-- Opening Marker --

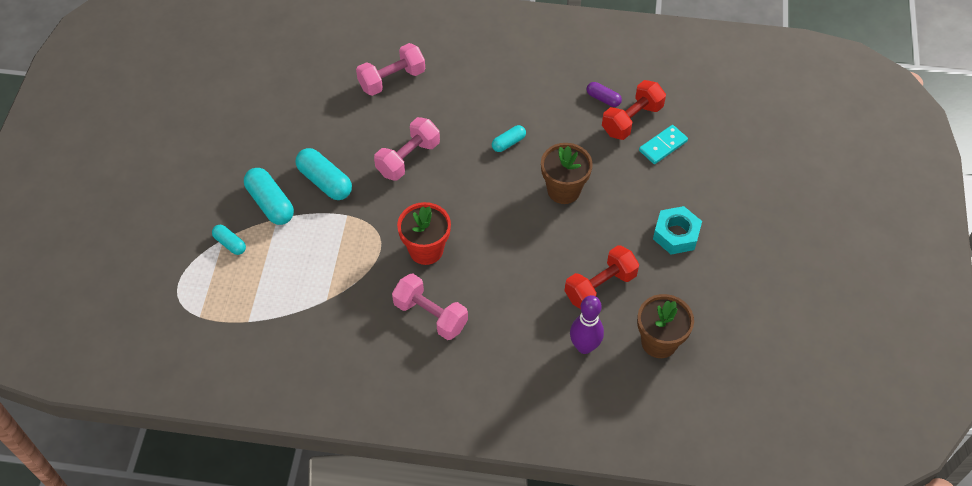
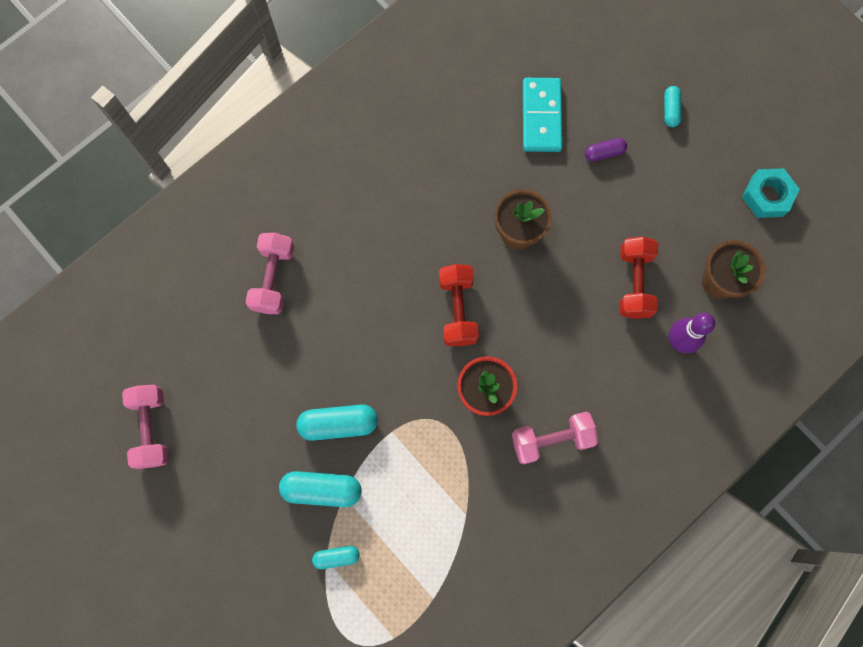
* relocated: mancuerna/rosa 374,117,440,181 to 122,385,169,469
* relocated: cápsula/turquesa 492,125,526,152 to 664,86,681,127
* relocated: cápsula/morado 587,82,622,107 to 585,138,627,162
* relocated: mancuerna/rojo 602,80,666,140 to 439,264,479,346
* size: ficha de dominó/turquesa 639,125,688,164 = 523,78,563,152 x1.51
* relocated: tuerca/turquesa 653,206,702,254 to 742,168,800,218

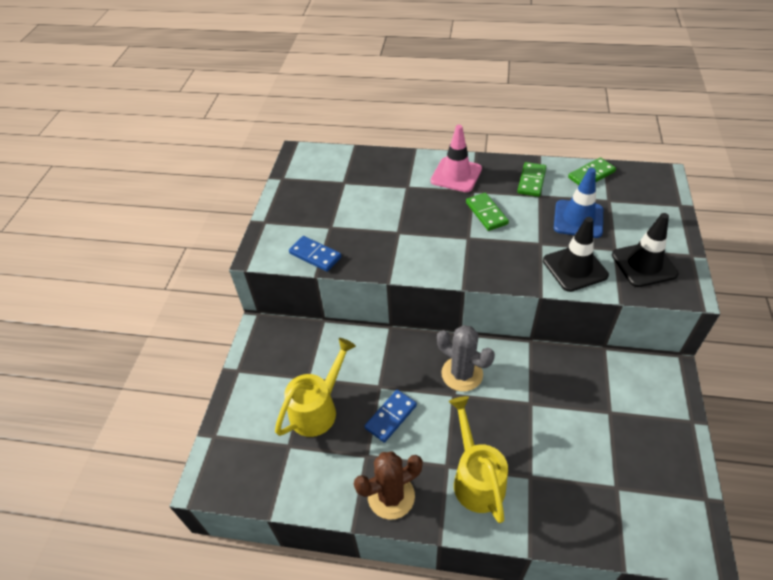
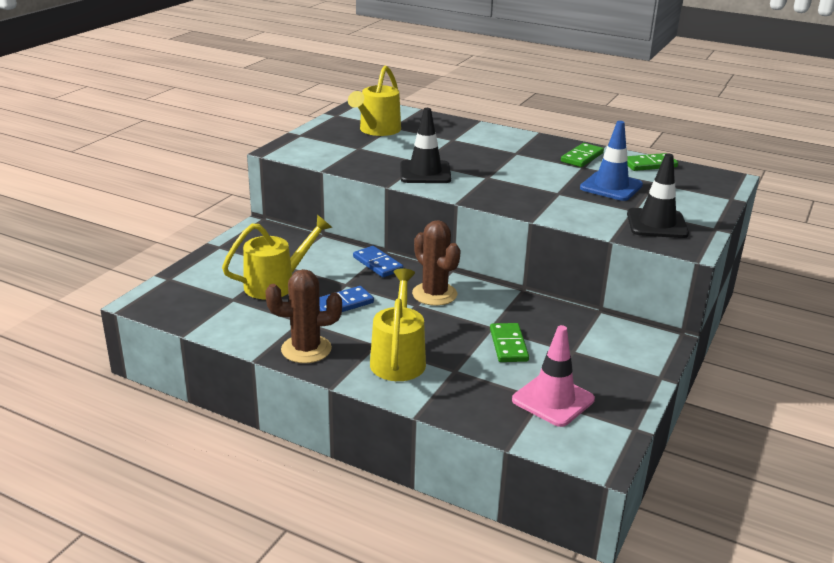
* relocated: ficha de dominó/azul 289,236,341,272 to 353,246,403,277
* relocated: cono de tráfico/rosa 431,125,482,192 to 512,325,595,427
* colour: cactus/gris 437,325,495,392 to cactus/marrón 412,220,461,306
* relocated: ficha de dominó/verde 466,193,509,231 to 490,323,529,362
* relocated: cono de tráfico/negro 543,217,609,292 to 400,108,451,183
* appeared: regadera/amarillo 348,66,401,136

-- Closing Marker --

→ Problem to solve
Lines of the data above that include the string "rosa" must each be copied.

→ Task result
* relocated: mancuerna/rosa 374,117,440,181 to 122,385,169,469
* relocated: cono de tráfico/rosa 431,125,482,192 to 512,325,595,427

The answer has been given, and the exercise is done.